## [Your goal]
In the data below, one line contains "(423, 422) = (914, 478): purple" and a later one contains "(614, 251) = (873, 310): grey wallet -> none". Print both, with every line between them, exactly and alone.

## [Dataset entries]
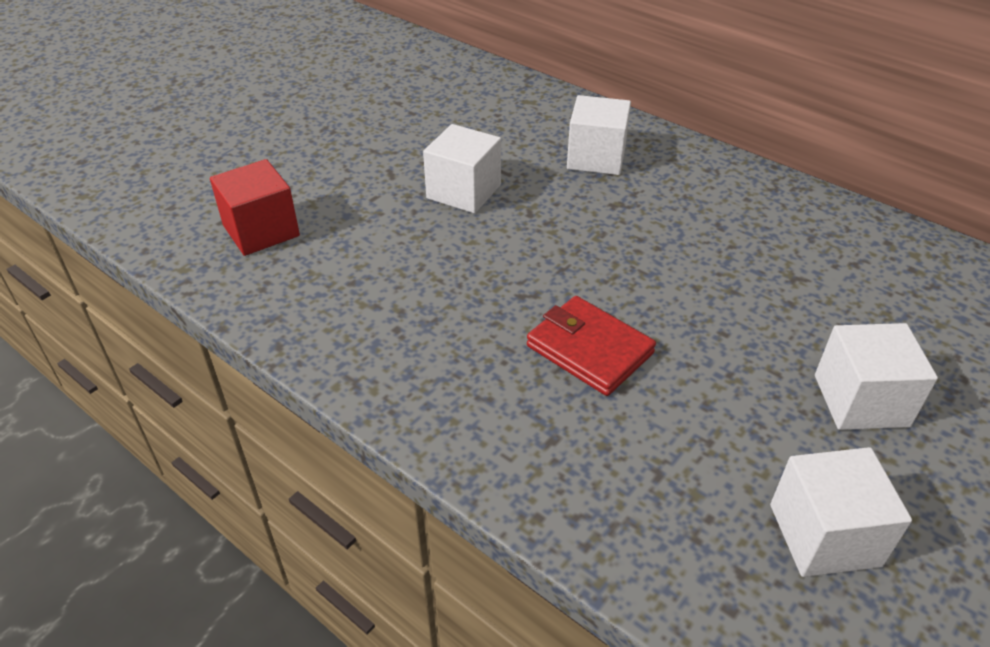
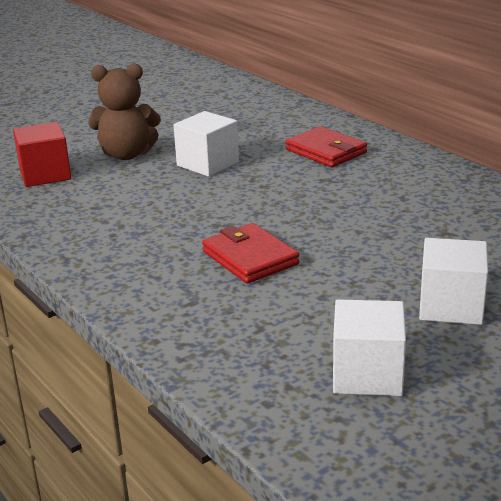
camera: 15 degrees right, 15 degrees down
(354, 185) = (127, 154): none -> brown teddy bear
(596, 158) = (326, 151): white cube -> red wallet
...
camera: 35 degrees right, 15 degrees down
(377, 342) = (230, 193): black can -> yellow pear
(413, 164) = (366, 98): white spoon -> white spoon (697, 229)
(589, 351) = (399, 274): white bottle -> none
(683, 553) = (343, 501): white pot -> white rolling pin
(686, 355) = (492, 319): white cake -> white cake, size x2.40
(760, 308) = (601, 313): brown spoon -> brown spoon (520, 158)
...
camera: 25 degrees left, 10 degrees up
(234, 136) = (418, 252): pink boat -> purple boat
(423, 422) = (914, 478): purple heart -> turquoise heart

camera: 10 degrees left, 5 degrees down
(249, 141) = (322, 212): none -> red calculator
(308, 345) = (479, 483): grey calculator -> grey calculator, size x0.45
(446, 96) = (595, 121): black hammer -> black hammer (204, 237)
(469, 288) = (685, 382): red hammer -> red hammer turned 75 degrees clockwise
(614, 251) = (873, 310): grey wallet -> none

## [Expected output]
(423, 422) = (914, 478): purple heart -> turquoise heart

camera: 10 degrees left, 5 degrees down
(249, 141) = (322, 212): none -> red calculator
(308, 345) = (479, 483): grey calculator -> grey calculator, size x0.45
(446, 96) = (595, 121): black hammer -> black hammer (204, 237)
(469, 288) = (685, 382): red hammer -> red hammer turned 75 degrees clockwise
(614, 251) = (873, 310): grey wallet -> none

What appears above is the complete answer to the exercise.